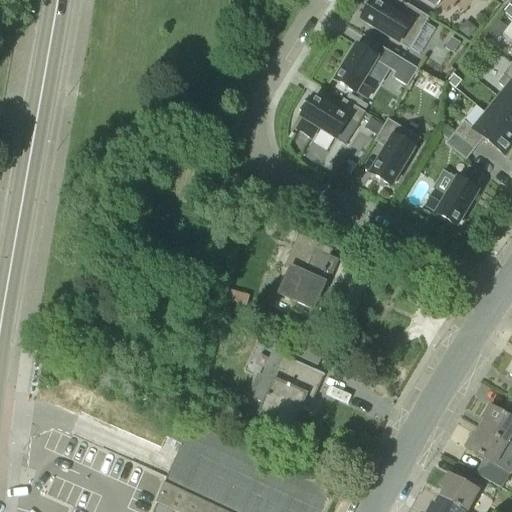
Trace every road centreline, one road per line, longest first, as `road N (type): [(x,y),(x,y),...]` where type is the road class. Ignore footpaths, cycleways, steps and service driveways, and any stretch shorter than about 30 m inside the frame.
road 1 (residential): [(501,299),(264,165),(260,95),(316,0)]
road 2 (tertiary): [(0,335),(56,0)]
road 3 (residential): [(370,511),(501,299)]
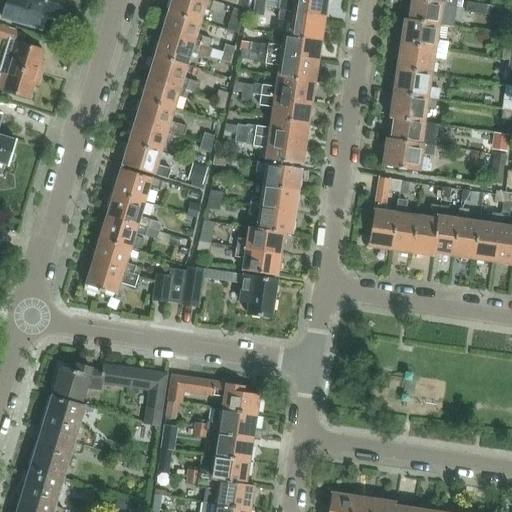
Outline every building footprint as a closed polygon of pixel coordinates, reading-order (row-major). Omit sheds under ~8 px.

**Written problem**
Rewrite these items with "centreline" changed to "centerline" and everything else unchanged. Omit the pictures.

**Written answer**
Trace every road centerline, one road per line, longest first, as `road N (type): [(x,y),(x,y),...]` where type is the road class. Ignore footpaths, cycleways, steps and service driveways, and any stretch shorter than about 30 m inside the frame.
road 1 (residential): [(501,299),(264,165),(260,95),(316,0)]
road 2 (tertiary): [(0,335),(56,0)]
road 3 (residential): [(370,511),(501,299)]
Outline every building footprint as a closed polygon of pixel coordinates, reading-order (row-major). Omit sheds under ~8 px.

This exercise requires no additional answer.